• Problem
Filter the material, keeping only lines with the word "toothbrush".

• Information supplied
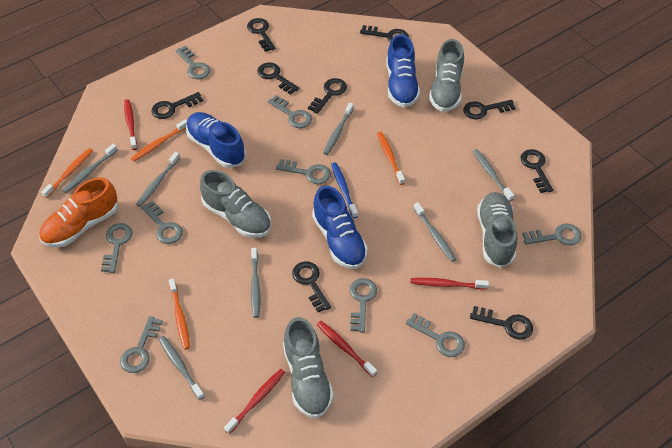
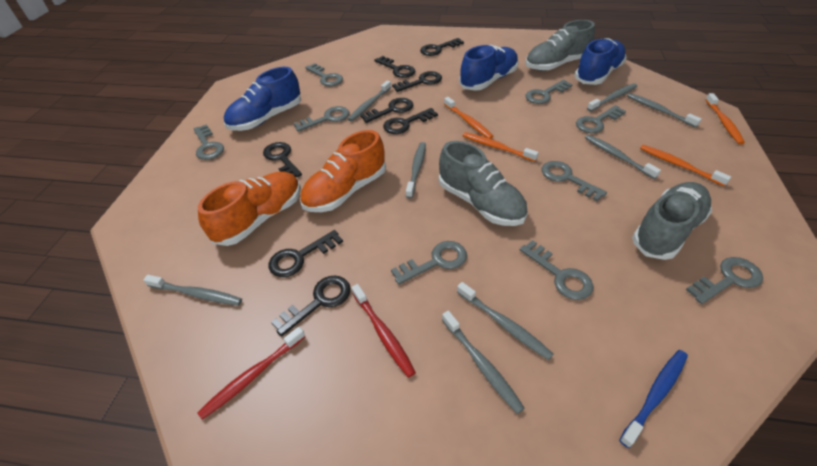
black key: 9 -> 8
grey shoe: 4 -> 3
grey toothbrush: 7 -> 8
orange shoe: 1 -> 2
red toothbrush: 4 -> 2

• Response box
grey toothbrush: 7 -> 8
red toothbrush: 4 -> 2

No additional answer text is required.